[Opening MATERIAL PROVIDED section]

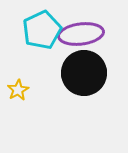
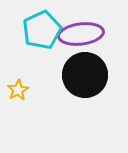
black circle: moved 1 px right, 2 px down
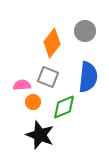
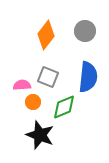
orange diamond: moved 6 px left, 8 px up
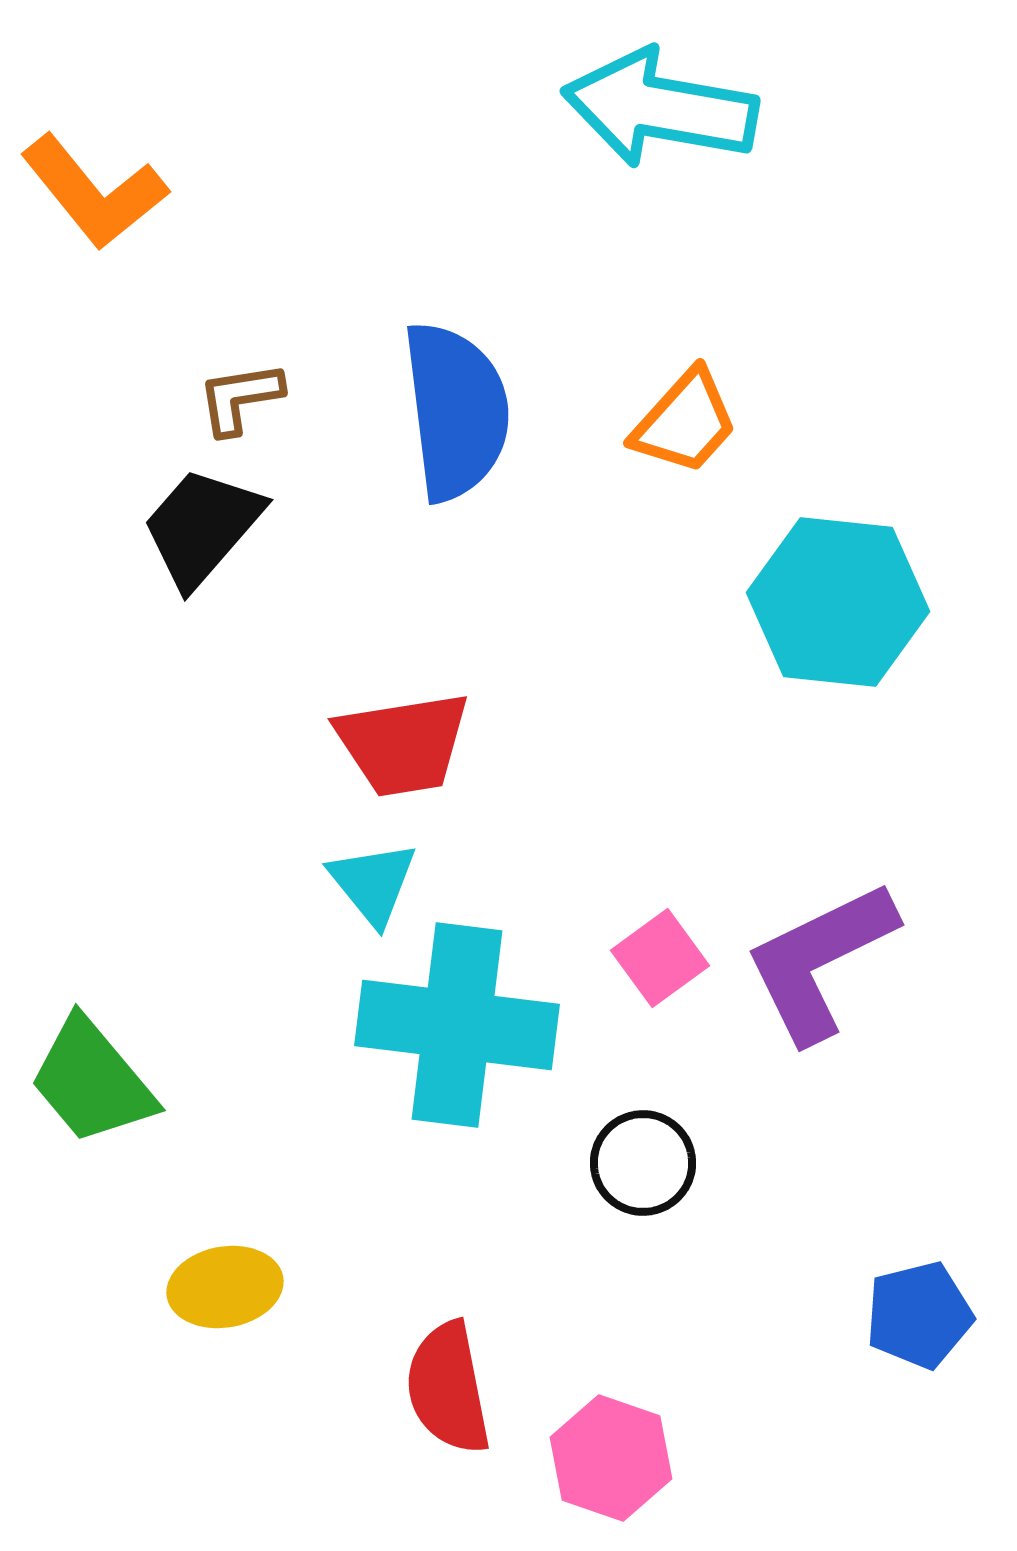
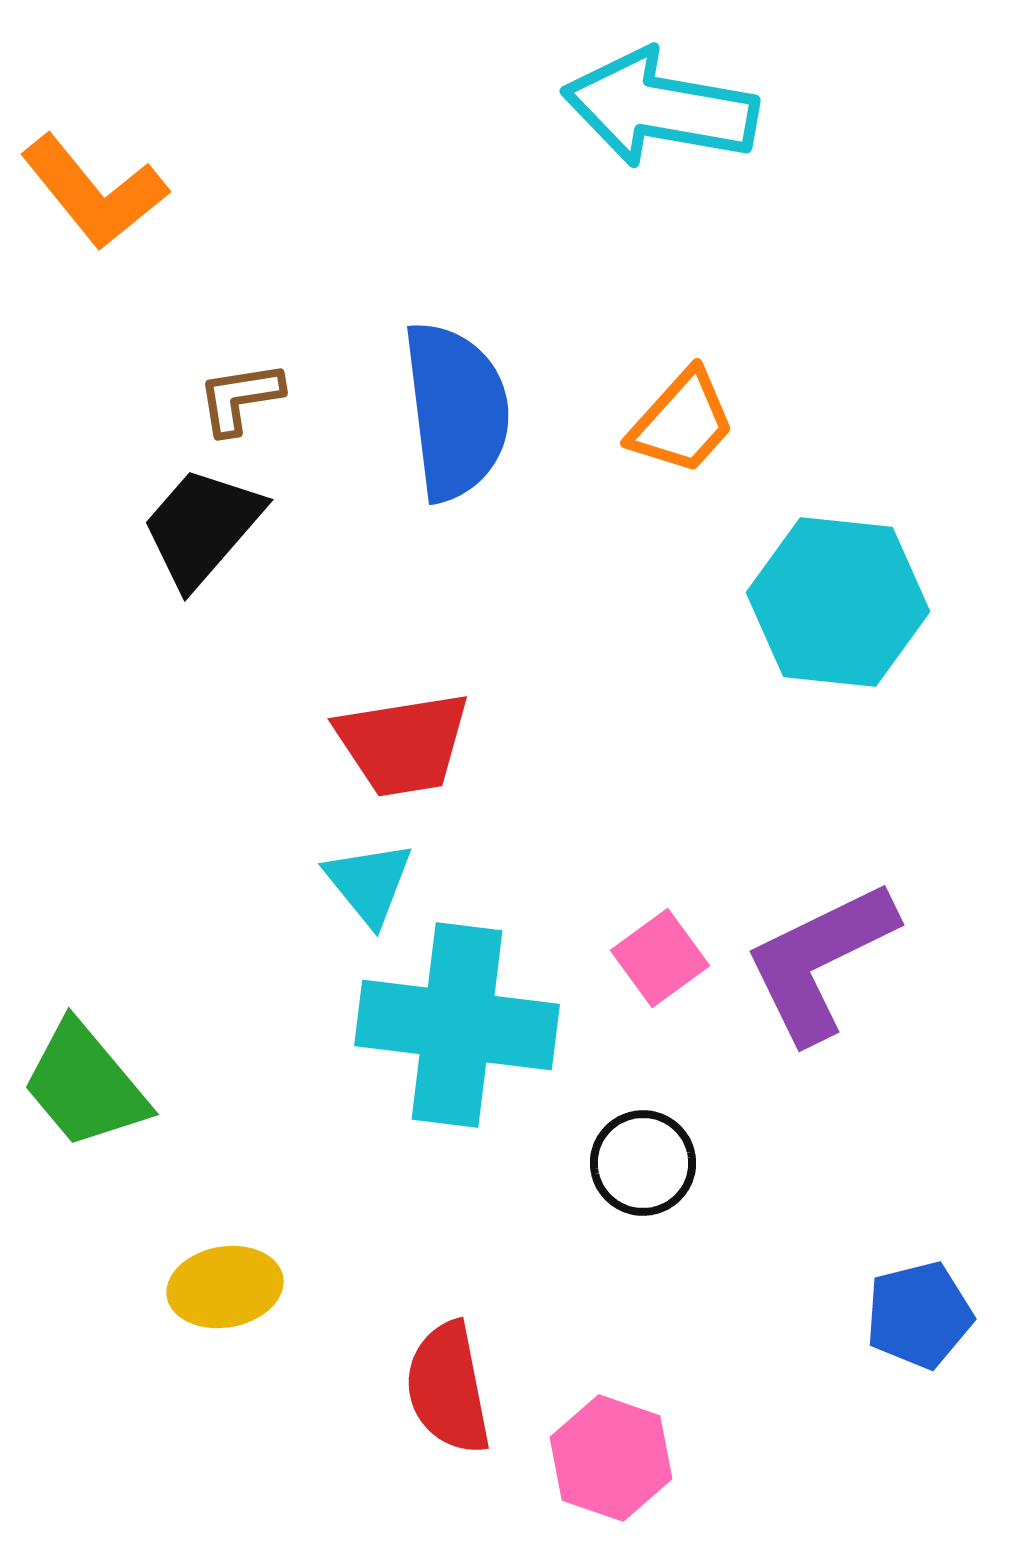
orange trapezoid: moved 3 px left
cyan triangle: moved 4 px left
green trapezoid: moved 7 px left, 4 px down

[Closing MATERIAL PROVIDED section]

## WHAT YOU ARE ASKED TO DO
Leave out the images and copy every record above exactly.

## TASK RESULT
black circle: moved 1 px right, 2 px down
orange diamond: moved 6 px left, 8 px up
orange trapezoid: moved 3 px left
cyan triangle: moved 4 px left
green trapezoid: moved 7 px left, 4 px down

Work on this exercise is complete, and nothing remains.